[WHAT IS REQUIRED] Set down, word for word, the stretch of lines from the one containing "C10: none -> 1uF (GND, VE)" to the end of the records below.

[DATA FOR REVIEW]
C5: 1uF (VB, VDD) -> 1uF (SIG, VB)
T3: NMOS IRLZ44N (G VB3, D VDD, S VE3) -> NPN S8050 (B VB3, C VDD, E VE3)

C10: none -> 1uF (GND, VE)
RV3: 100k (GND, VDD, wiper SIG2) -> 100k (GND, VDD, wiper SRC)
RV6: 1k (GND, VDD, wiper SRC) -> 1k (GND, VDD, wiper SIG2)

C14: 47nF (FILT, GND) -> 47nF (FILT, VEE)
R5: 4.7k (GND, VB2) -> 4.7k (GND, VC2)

[TASK ANSWER]
C10: none -> 1uF (GND, VE)
RV3: 100k (GND, VDD, wiper SIG2) -> 100k (GND, VDD, wiper SRC)
RV6: 1k (GND, VDD, wiper SRC) -> 1k (GND, VDD, wiper SIG2)

C14: 47nF (FILT, GND) -> 47nF (FILT, VEE)
R5: 4.7k (GND, VB2) -> 4.7k (GND, VC2)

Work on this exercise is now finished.